| Required action |
Copy out the data word for word. The images are not part of the copy.

| Data extract |
[Start of section]

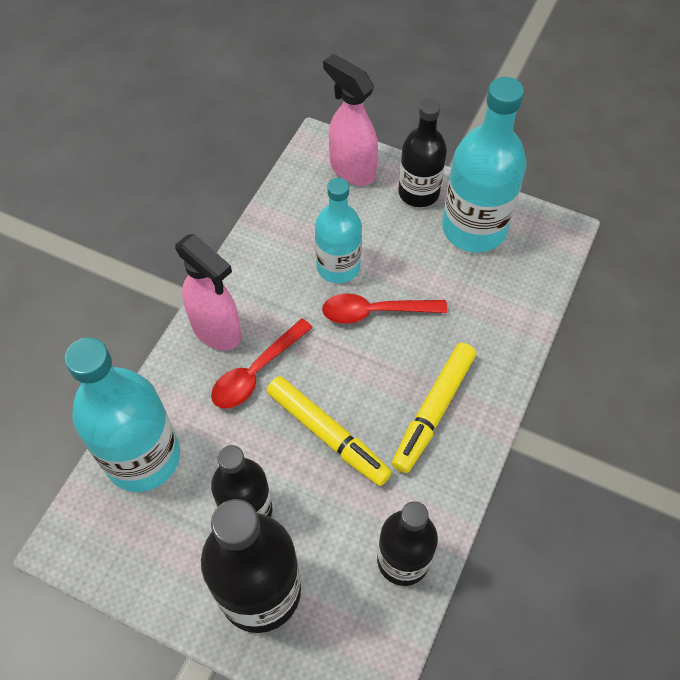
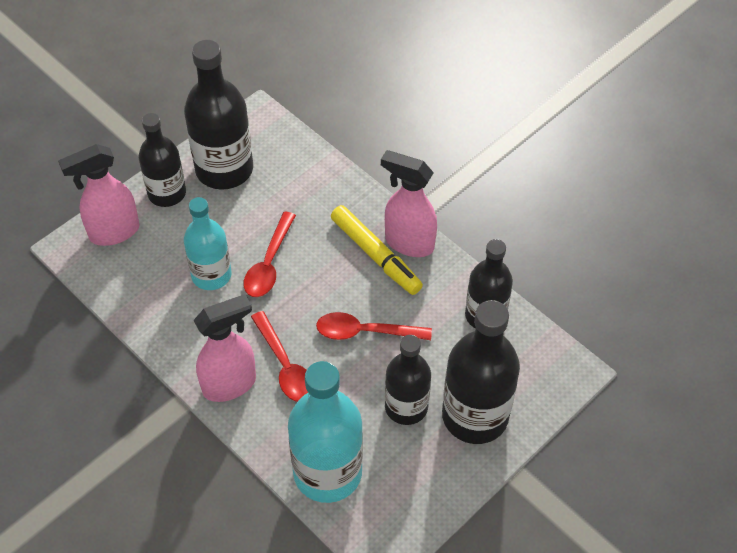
camera: 70 degrees left, 5 degrees down
(327, 435) = (365, 332): yellow marker -> red spoon
(466, 440) = (408, 243): none -> pink spray bottle
(474, 228) = (224, 169): turquoise bottle -> black bottle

[End of section]

| Solution to this task |
camera: 70 degrees left, 5 degrees down
(327, 435) = (365, 332): yellow marker -> red spoon
(466, 440) = (408, 243): none -> pink spray bottle
(474, 228) = (224, 169): turquoise bottle -> black bottle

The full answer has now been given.